◆ **Task instructions**
Identify every line in the records below that contains the word "none", and reproduce each one.
--- Working data Enclosed Below ---
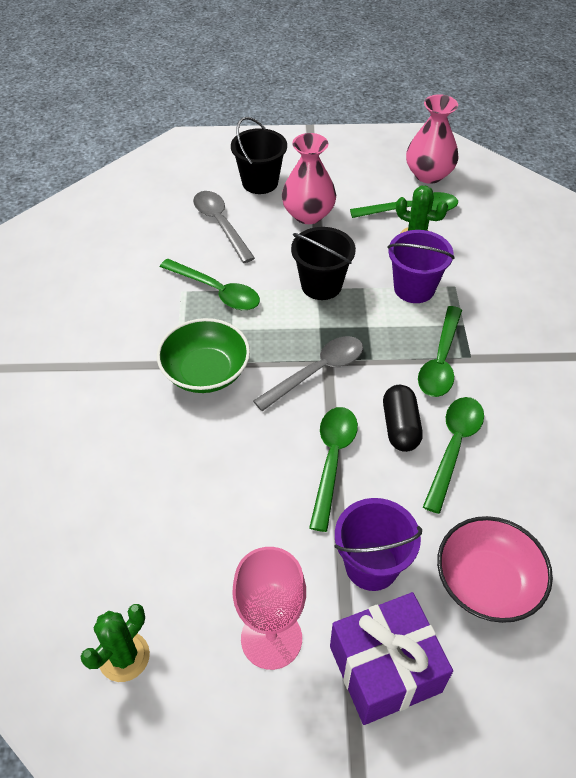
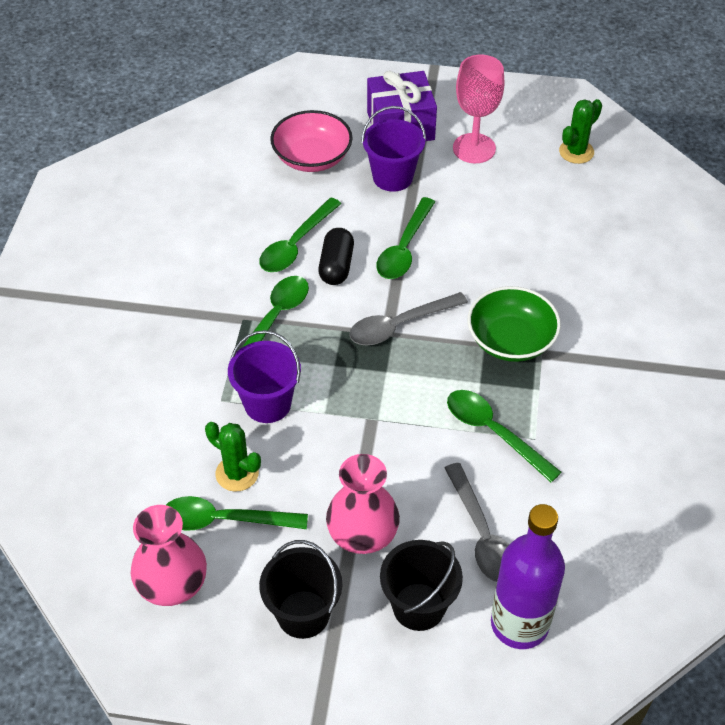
camera: 170 degrees left, 0 degrees up
(191, 182) = (519, 624): none -> purple bottle
(321, 285) = (371, 423): black bucket -> black bucket (303, 614)

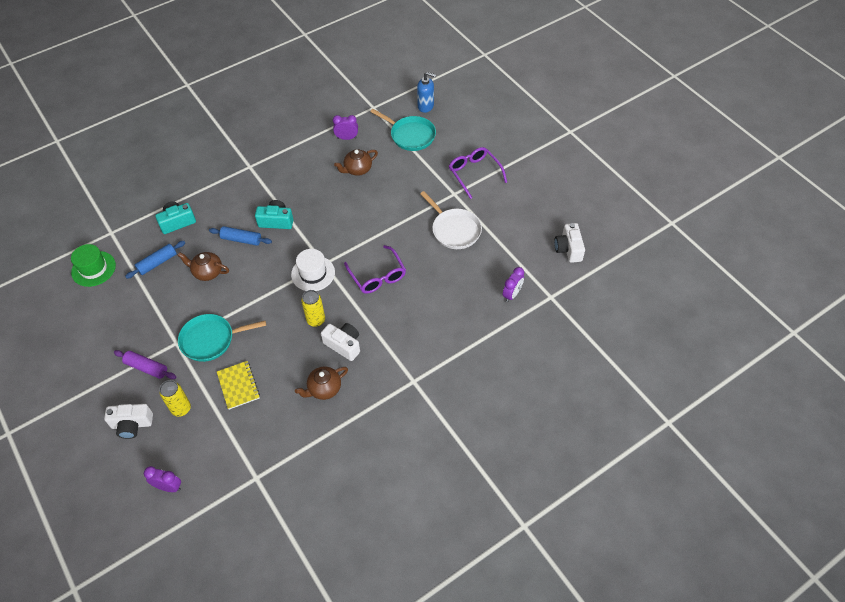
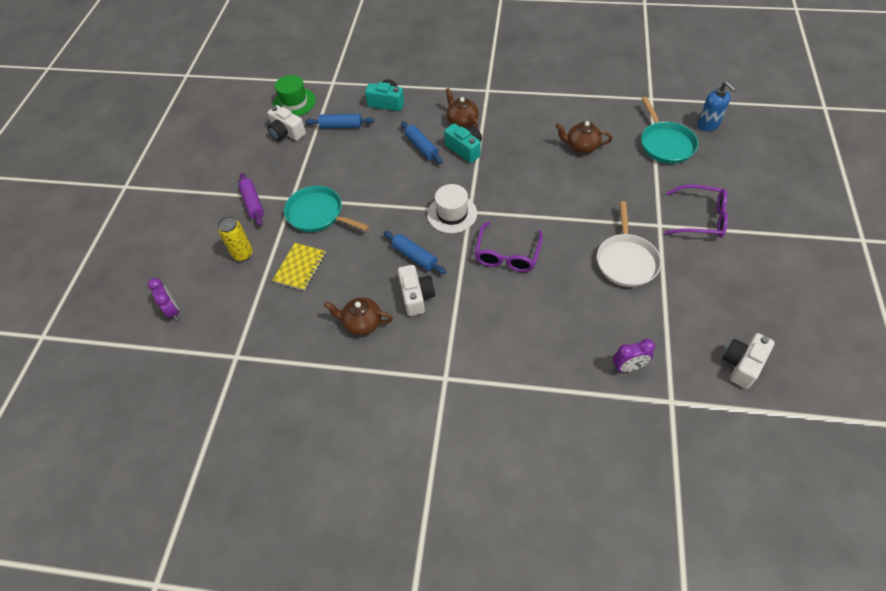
camera: 45 degrees right, 0 degrees up
(132, 424) = (200, 240): white camera -> white camera (286, 132)
(207, 272) = (369, 157): brown teapot -> brown teapot (462, 121)
(316, 320) = (414, 257): yellow can -> blue rolling pin
(347, 138) = (598, 112): purple clock -> none
(474, 173) = (701, 218): purple glasses -> purple glasses turned 90 degrees clockwise

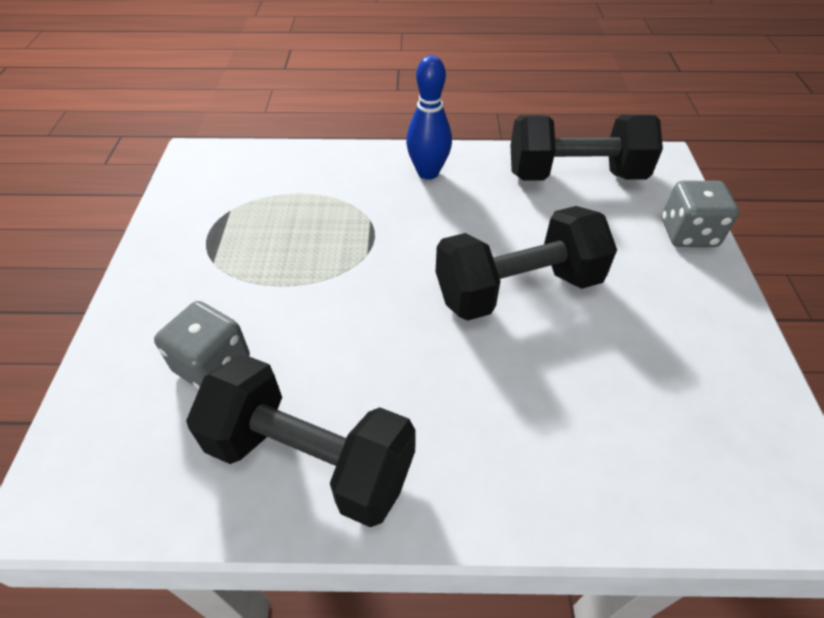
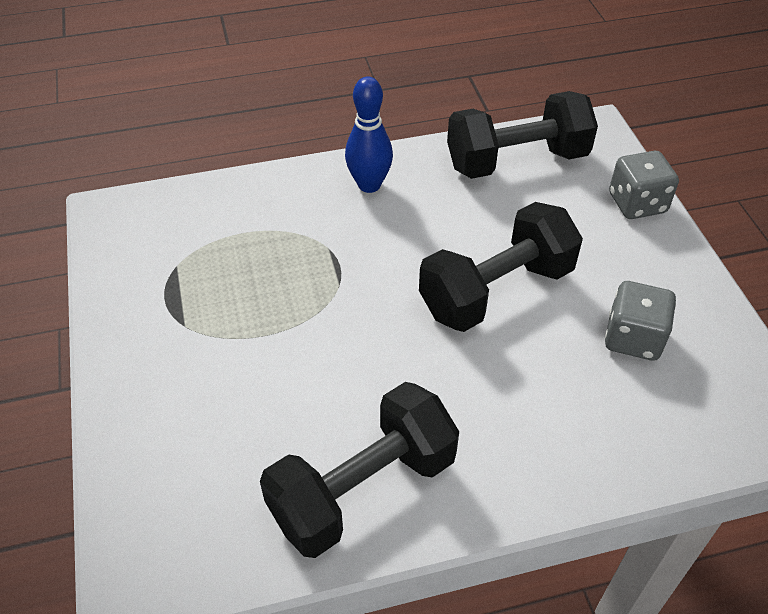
camera: 15 degrees left, 0 degrees up
(212, 365) = (232, 427): grey dice -> grey dice (633, 338)
(311, 459) = (362, 489): black dumbbell -> black dumbbell turned 45 degrees counterclockwise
--- End of Enclosed Working data ---
◆ **Answer section**
(191, 182) = (519, 624): none -> purple bottle
(347, 138) = (598, 112): purple clock -> none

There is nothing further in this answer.